§ Task requirements
Using the records that appear below, write out exactly the lines from the one with "camera: 65 degrees left, 5 degrees down" through the one with "(781, 467) = (502, 95): grey", keeping both end lines.

§ Object matching data
------------------------------------------------------------

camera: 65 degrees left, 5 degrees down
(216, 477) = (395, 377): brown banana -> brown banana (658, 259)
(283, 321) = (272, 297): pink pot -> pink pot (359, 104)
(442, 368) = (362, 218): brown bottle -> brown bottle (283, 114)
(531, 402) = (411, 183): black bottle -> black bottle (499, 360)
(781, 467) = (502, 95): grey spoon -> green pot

------------------------------------------------------------

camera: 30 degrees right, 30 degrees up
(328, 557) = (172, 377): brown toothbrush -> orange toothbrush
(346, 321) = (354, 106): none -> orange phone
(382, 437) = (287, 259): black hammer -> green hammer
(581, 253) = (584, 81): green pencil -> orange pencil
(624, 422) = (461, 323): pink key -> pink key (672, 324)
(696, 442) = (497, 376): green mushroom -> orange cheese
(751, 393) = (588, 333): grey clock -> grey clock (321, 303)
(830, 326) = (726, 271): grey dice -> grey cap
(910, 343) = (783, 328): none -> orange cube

------------------------------------------------------------

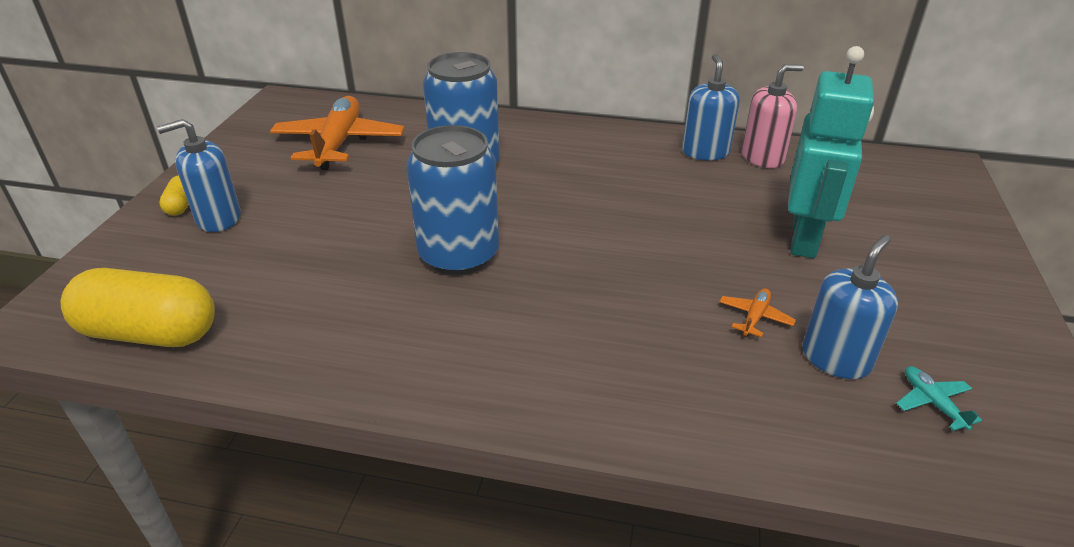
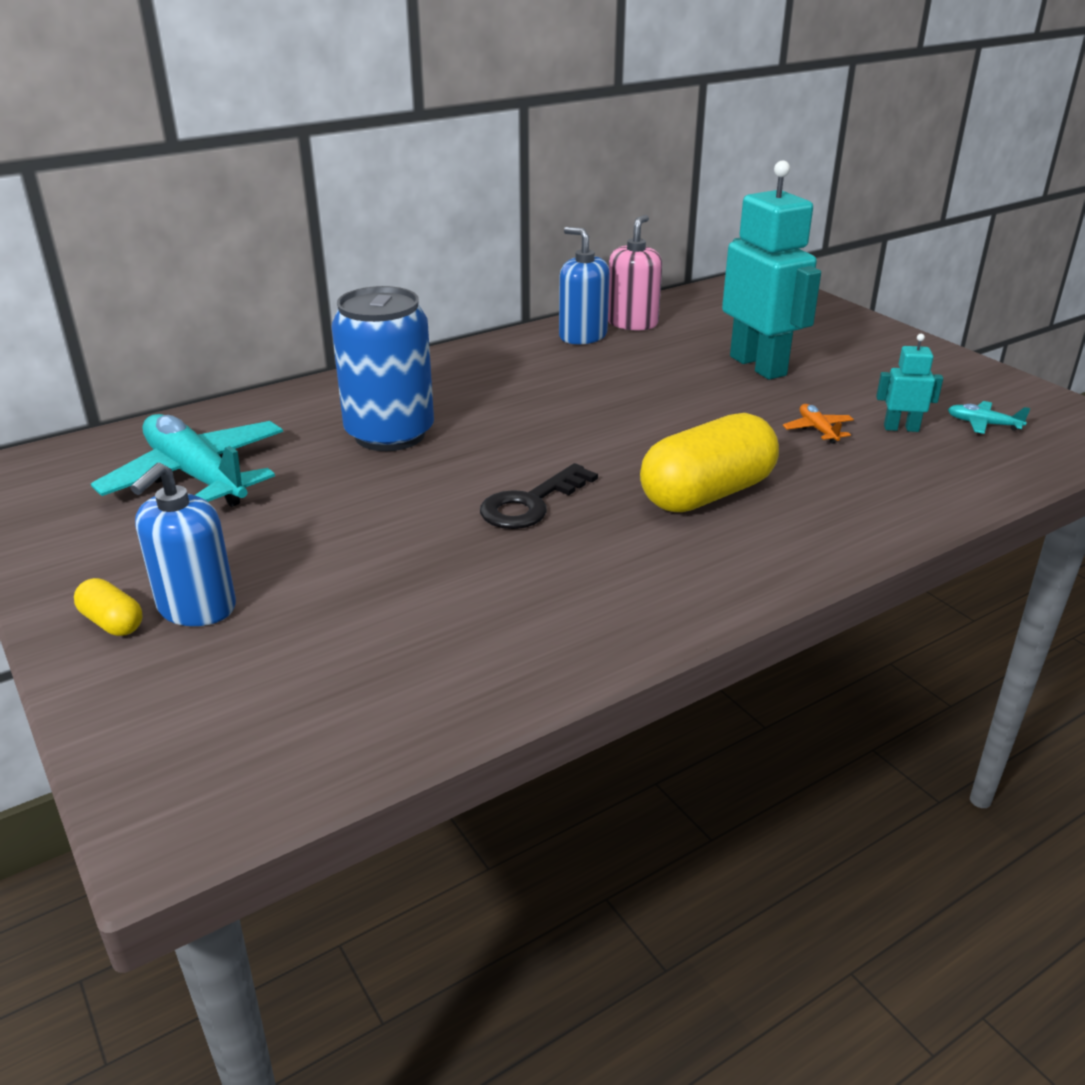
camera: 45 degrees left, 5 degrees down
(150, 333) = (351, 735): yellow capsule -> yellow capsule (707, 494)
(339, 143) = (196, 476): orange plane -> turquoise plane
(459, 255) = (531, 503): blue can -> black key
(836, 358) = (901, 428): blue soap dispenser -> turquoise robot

------------------------------------------------------------

§ Answer area
camera: 65 degrees left, 5 degrees down
(216, 477) = (395, 377): brown banana -> brown banana (658, 259)
(283, 321) = (272, 297): pink pot -> pink pot (359, 104)
(442, 368) = (362, 218): brown bottle -> brown bottle (283, 114)
(531, 402) = (411, 183): black bottle -> black bottle (499, 360)
(781, 467) = (502, 95): grey spoon -> green pot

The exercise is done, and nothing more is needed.